§ Exercise prompt: Please copy out the entries below exactly, beginning with the line that contains "none -> orange brick M6:M8 level 1" and ending with the line that contains "none -> cyan cone B1 level 1", and include nothing outside that span.

§ Data shown:
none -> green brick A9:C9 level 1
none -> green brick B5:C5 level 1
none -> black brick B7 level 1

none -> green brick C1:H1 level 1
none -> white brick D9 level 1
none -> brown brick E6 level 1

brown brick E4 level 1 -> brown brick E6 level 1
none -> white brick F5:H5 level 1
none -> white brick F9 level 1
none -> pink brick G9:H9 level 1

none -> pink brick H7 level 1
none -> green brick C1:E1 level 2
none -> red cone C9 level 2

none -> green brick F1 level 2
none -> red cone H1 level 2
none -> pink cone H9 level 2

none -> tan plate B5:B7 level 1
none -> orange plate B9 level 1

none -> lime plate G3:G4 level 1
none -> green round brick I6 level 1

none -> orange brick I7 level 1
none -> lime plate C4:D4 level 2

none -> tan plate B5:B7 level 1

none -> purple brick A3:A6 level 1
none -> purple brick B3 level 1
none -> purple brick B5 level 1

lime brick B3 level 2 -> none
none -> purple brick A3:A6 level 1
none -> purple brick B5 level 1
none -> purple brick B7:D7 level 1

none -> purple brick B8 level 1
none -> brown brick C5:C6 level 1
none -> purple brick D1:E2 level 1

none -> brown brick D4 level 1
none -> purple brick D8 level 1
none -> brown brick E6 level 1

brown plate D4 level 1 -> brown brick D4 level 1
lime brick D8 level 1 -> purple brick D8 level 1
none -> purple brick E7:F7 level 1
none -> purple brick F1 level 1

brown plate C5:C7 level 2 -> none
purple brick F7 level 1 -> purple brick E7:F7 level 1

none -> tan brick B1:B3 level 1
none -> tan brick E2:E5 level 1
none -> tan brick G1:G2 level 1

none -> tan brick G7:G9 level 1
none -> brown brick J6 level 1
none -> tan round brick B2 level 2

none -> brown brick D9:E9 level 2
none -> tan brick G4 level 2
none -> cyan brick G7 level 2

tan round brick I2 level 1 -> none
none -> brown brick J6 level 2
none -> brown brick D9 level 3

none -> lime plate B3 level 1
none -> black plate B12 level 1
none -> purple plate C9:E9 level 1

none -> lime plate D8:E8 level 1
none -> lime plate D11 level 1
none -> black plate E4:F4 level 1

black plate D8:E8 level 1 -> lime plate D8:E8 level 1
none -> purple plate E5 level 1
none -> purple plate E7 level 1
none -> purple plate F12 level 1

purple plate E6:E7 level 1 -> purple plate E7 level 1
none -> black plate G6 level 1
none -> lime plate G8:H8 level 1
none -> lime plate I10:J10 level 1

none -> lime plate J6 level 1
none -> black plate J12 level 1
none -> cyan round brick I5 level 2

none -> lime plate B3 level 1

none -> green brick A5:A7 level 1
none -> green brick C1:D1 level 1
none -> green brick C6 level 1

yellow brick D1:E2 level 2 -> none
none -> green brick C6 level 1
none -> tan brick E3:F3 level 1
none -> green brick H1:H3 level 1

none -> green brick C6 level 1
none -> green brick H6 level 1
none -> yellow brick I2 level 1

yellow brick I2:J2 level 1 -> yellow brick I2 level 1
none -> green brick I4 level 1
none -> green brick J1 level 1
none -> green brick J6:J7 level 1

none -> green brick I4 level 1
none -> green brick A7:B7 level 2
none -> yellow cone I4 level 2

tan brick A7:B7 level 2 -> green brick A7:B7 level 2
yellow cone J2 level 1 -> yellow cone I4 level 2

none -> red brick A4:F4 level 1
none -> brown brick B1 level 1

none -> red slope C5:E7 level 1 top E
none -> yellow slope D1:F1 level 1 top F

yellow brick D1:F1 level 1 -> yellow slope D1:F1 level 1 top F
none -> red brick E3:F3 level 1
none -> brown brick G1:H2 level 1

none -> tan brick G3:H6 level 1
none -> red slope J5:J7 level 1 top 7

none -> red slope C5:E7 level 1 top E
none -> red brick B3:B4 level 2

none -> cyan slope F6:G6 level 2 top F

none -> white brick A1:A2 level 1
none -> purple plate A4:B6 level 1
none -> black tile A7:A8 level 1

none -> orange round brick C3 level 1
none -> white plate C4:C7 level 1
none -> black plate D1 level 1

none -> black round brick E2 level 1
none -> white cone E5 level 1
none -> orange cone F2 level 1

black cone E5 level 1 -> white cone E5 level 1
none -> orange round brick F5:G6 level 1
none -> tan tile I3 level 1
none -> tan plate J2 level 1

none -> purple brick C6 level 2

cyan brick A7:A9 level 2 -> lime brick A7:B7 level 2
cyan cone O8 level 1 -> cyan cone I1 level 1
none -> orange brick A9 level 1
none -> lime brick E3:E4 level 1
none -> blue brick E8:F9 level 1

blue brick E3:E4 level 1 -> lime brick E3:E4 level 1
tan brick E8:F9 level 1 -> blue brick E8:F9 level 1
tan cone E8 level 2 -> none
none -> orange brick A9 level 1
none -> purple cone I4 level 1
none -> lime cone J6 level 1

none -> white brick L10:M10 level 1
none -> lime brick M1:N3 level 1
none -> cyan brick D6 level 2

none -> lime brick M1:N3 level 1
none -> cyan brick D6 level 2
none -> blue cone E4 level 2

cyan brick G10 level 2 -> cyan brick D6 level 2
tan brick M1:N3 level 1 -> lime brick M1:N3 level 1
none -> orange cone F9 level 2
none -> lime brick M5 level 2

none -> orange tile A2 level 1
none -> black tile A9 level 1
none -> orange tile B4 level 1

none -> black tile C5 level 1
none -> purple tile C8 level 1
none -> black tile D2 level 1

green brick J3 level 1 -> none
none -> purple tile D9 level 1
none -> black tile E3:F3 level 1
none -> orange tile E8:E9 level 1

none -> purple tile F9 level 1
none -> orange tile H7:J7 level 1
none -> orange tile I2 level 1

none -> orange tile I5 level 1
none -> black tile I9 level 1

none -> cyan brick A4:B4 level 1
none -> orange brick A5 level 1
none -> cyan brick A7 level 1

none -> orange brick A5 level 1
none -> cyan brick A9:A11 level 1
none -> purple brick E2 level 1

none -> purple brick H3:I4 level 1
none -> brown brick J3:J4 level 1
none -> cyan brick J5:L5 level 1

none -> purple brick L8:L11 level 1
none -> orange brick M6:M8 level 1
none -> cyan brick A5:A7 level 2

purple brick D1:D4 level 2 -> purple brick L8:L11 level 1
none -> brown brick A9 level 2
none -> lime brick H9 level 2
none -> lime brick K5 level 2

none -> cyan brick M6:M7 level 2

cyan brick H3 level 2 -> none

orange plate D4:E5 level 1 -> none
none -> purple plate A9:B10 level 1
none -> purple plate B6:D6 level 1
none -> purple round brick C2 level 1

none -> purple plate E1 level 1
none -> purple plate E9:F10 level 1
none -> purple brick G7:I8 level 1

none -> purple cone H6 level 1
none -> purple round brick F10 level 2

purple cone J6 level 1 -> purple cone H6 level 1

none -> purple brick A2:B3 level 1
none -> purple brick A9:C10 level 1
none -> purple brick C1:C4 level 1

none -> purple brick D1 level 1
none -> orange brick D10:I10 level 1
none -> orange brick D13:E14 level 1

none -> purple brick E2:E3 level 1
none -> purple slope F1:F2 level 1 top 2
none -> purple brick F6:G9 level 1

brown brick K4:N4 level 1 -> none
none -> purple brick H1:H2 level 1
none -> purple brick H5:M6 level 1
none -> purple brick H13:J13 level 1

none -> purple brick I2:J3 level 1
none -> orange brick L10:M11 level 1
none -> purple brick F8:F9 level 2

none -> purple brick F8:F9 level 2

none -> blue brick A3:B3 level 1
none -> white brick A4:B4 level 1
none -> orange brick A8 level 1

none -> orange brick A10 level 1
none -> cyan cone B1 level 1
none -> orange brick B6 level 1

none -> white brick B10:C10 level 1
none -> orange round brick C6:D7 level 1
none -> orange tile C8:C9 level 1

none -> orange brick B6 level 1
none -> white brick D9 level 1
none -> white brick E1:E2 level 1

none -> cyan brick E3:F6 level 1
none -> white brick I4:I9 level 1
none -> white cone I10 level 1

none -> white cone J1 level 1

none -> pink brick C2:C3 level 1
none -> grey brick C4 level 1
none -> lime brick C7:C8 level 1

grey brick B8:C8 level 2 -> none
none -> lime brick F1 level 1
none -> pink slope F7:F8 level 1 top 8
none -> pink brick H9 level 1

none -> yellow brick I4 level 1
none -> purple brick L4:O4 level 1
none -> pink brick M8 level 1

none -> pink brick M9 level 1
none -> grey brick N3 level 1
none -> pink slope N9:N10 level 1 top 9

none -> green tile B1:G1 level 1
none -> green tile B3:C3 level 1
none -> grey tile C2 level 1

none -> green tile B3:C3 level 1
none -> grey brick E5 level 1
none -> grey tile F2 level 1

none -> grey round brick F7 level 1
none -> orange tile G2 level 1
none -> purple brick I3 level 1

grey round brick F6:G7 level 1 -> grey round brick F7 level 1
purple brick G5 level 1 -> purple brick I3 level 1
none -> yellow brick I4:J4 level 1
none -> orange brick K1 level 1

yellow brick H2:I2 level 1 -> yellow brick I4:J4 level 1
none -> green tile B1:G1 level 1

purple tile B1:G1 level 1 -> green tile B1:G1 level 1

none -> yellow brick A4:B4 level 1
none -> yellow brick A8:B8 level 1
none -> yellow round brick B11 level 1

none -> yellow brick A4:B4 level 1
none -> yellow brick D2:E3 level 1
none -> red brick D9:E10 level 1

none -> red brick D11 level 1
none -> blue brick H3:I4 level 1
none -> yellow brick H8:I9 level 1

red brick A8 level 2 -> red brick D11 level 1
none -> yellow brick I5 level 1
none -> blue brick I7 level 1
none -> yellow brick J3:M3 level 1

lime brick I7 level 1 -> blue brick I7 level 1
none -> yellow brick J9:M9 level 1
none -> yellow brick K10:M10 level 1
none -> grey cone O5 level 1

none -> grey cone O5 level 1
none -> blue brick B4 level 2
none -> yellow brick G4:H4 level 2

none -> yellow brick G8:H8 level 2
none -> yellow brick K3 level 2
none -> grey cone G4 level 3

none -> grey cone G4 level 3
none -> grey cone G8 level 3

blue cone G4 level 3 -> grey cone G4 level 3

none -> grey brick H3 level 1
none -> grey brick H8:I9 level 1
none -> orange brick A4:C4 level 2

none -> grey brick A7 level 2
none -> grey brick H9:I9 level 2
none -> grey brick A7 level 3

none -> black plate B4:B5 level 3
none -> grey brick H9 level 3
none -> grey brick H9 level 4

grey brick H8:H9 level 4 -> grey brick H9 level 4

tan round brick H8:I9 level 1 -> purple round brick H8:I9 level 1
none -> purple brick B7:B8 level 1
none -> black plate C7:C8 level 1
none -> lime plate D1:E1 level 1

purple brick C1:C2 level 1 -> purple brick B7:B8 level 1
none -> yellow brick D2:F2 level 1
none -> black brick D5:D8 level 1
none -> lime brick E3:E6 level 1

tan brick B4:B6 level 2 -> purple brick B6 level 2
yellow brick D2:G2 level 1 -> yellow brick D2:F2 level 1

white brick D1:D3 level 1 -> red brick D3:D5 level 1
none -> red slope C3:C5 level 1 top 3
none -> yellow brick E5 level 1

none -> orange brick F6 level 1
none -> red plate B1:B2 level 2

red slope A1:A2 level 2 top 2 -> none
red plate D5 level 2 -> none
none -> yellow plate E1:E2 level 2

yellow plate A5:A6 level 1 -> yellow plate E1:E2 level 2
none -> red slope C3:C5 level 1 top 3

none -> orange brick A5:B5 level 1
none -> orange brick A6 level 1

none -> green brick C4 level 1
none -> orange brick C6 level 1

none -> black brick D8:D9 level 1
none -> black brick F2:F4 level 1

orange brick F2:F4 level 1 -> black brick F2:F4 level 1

§ Solution to this problem:
none -> orange brick M6:M8 level 1
none -> cyan brick A5:A7 level 2

purple brick D1:D4 level 2 -> purple brick L8:L11 level 1
none -> brown brick A9 level 2
none -> lime brick H9 level 2
none -> lime brick K5 level 2

none -> cyan brick M6:M7 level 2

cyan brick H3 level 2 -> none

orange plate D4:E5 level 1 -> none
none -> purple plate A9:B10 level 1
none -> purple plate B6:D6 level 1
none -> purple round brick C2 level 1

none -> purple plate E1 level 1
none -> purple plate E9:F10 level 1
none -> purple brick G7:I8 level 1

none -> purple cone H6 level 1
none -> purple round brick F10 level 2

purple cone J6 level 1 -> purple cone H6 level 1

none -> purple brick A2:B3 level 1
none -> purple brick A9:C10 level 1
none -> purple brick C1:C4 level 1

none -> purple brick D1 level 1
none -> orange brick D10:I10 level 1
none -> orange brick D13:E14 level 1

none -> purple brick E2:E3 level 1
none -> purple slope F1:F2 level 1 top 2
none -> purple brick F6:G9 level 1

brown brick K4:N4 level 1 -> none
none -> purple brick H1:H2 level 1
none -> purple brick H5:M6 level 1
none -> purple brick H13:J13 level 1

none -> purple brick I2:J3 level 1
none -> orange brick L10:M11 level 1
none -> purple brick F8:F9 level 2

none -> purple brick F8:F9 level 2

none -> blue brick A3:B3 level 1
none -> white brick A4:B4 level 1
none -> orange brick A8 level 1

none -> orange brick A10 level 1
none -> cyan cone B1 level 1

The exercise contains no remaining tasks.